Recorded data.
* * * * *
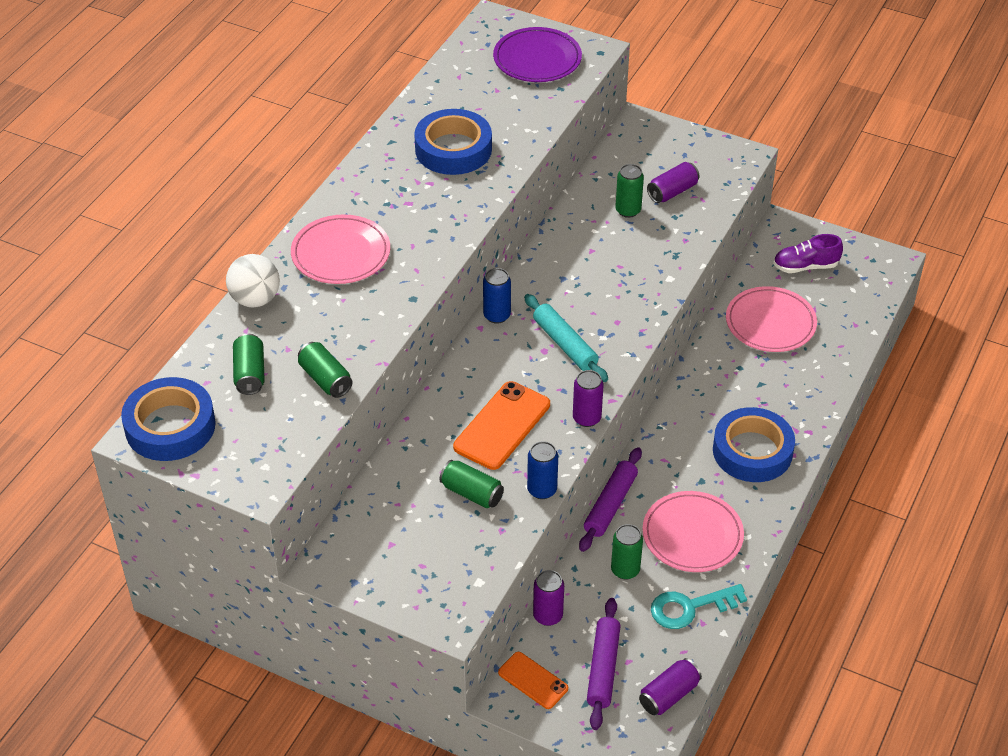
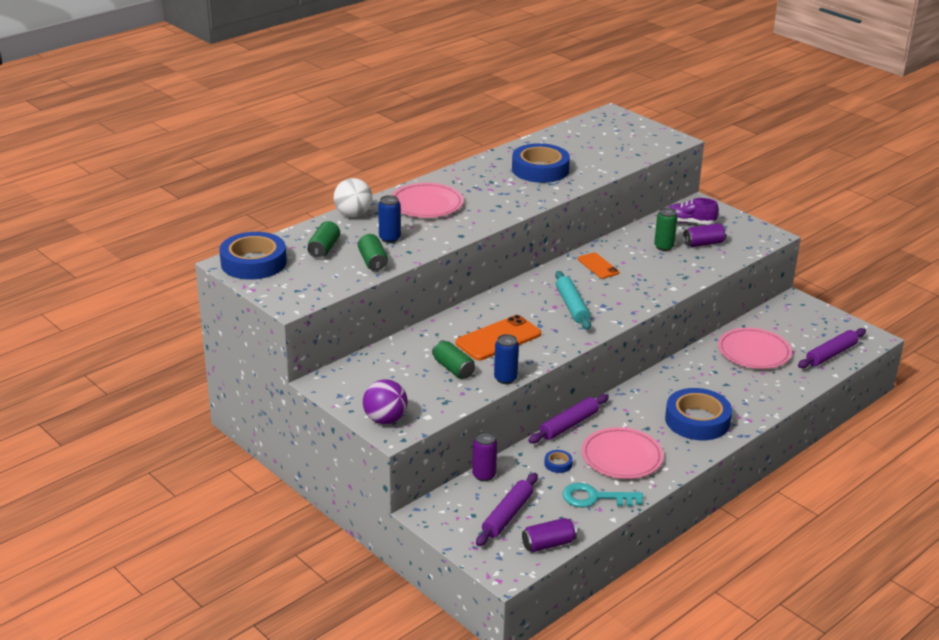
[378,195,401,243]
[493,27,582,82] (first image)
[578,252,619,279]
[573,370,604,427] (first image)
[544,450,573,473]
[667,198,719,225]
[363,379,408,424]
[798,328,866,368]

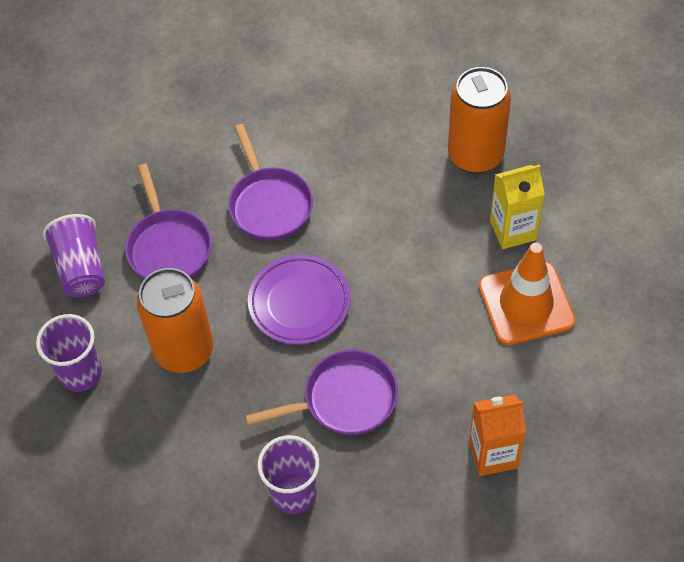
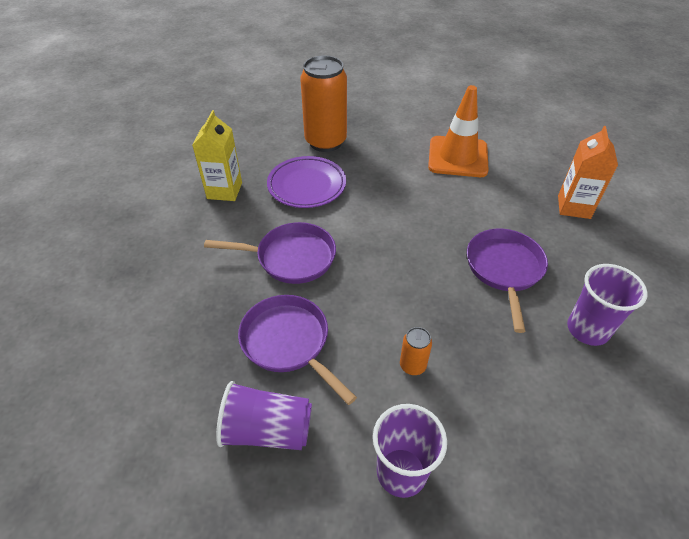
[238,295,357,405]
[400,327,432,375]
[267,156,346,208]
[192,110,242,201]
* * * * *
WORK TASK. Only the records, copied exactly and without pictures, should make up the answer.

EXPECTED OUTPUT.
[378,195,401,243]
[493,27,582,82] (first image)
[578,252,619,279]
[573,370,604,427] (first image)
[544,450,573,473]
[667,198,719,225]
[363,379,408,424]
[798,328,866,368]

[238,295,357,405]
[400,327,432,375]
[267,156,346,208]
[192,110,242,201]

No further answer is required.